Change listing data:
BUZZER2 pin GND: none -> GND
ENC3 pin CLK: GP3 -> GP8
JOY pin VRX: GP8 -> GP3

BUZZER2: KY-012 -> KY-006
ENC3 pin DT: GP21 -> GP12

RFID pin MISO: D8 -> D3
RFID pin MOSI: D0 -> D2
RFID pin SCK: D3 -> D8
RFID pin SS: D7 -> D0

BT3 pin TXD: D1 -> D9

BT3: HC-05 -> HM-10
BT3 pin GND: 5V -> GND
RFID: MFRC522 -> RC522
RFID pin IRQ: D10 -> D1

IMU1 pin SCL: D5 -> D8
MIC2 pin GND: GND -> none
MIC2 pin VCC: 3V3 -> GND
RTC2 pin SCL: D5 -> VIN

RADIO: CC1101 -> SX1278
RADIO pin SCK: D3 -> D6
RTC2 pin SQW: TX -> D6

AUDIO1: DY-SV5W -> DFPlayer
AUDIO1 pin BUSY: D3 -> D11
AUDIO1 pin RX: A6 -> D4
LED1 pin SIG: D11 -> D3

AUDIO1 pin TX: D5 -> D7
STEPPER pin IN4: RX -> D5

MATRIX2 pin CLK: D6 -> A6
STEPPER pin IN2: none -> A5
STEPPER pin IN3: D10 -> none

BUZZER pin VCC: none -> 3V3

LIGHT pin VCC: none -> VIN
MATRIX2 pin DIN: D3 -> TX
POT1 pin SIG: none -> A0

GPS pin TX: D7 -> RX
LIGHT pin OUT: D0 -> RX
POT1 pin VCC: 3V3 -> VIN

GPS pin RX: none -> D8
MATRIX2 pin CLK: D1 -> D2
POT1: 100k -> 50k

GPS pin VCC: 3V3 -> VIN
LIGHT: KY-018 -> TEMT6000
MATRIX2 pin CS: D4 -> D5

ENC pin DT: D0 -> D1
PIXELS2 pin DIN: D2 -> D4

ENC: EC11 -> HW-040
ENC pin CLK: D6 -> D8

**Task statement**
Copy out the data shown above without altering anything.

**Exercise solution**
BUZZER2 pin GND: none -> GND
ENC3 pin CLK: GP3 -> GP8
JOY pin VRX: GP8 -> GP3

BUZZER2: KY-012 -> KY-006
ENC3 pin DT: GP21 -> GP12

RFID pin MISO: D8 -> D3
RFID pin MOSI: D0 -> D2
RFID pin SCK: D3 -> D8
RFID pin SS: D7 -> D0

BT3 pin TXD: D1 -> D9

BT3: HC-05 -> HM-10
BT3 pin GND: 5V -> GND
RFID: MFRC522 -> RC522
RFID pin IRQ: D10 -> D1

IMU1 pin SCL: D5 -> D8
MIC2 pin GND: GND -> none
MIC2 pin VCC: 3V3 -> GND
RTC2 pin SCL: D5 -> VIN

RADIO: CC1101 -> SX1278
RADIO pin SCK: D3 -> D6
RTC2 pin SQW: TX -> D6

AUDIO1: DY-SV5W -> DFPlayer
AUDIO1 pin BUSY: D3 -> D11
AUDIO1 pin RX: A6 -> D4
LED1 pin SIG: D11 -> D3

AUDIO1 pin TX: D5 -> D7
STEPPER pin IN4: RX -> D5

MATRIX2 pin CLK: D6 -> A6
STEPPER pin IN2: none -> A5
STEPPER pin IN3: D10 -> none

BUZZER pin VCC: none -> 3V3

LIGHT pin VCC: none -> VIN
MATRIX2 pin DIN: D3 -> TX
POT1 pin SIG: none -> A0

GPS pin TX: D7 -> RX
LIGHT pin OUT: D0 -> RX
POT1 pin VCC: 3V3 -> VIN

GPS pin RX: none -> D8
MATRIX2 pin CLK: D1 -> D2
POT1: 100k -> 50k

GPS pin VCC: 3V3 -> VIN
LIGHT: KY-018 -> TEMT6000
MATRIX2 pin CS: D4 -> D5

ENC pin DT: D0 -> D1
PIXELS2 pin DIN: D2 -> D4

ENC: EC11 -> HW-040
ENC pin CLK: D6 -> D8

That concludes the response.